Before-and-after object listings
______________________________
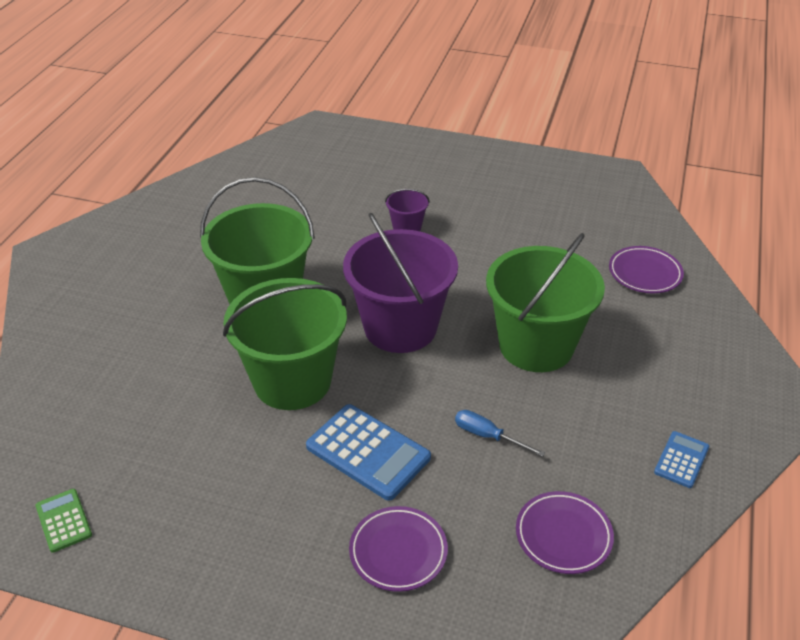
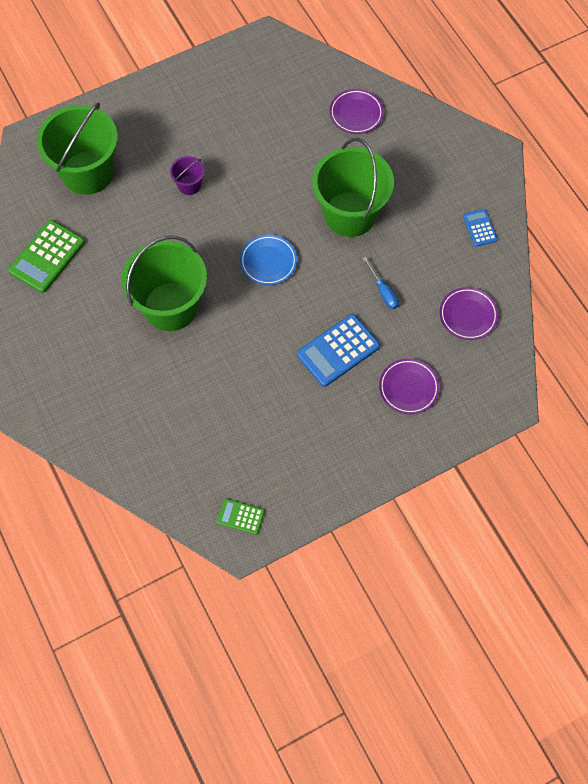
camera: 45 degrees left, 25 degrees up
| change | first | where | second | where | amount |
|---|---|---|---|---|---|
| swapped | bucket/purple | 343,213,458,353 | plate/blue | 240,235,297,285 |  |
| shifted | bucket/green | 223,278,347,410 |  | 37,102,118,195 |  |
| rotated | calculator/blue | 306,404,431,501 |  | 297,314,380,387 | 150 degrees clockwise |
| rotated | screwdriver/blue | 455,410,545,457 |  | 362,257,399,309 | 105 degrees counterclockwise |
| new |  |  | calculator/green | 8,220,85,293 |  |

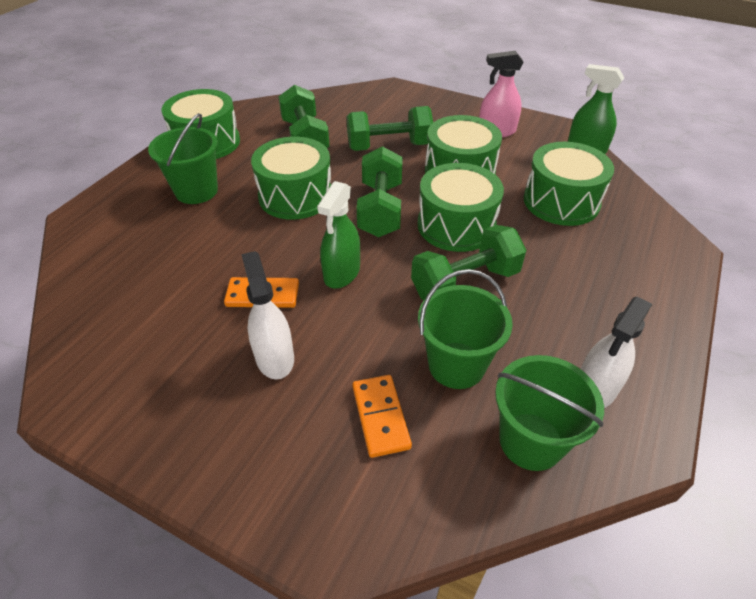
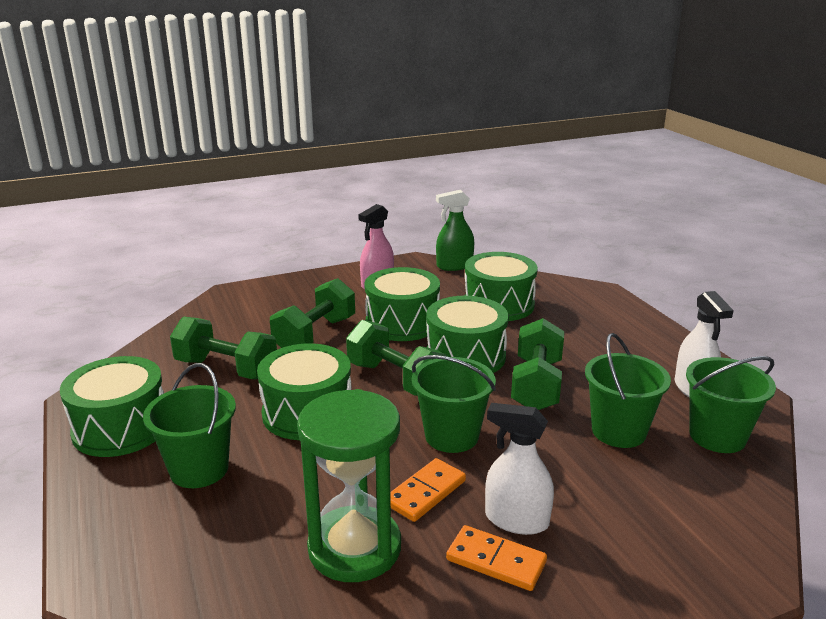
camera: 50 degrees left, 20 degrees down
| change | first | where | second | where | amount |
|---|---|---|---|---|---|
| swapped | spray bottle/green | 317,181,360,289 | bucket/green | 412,355,496,453 |  |
| shifted | domino/orange | 352,375,412,458 |  | 446,525,547,591 |  |
| new |  |  | hourglass/green | 297,389,401,582 |  |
______________________________
| WHAT TO DO |
Lines holding the word "bucket": say how many there are in the data, and nothing more.

| TASK OUTPUT |
3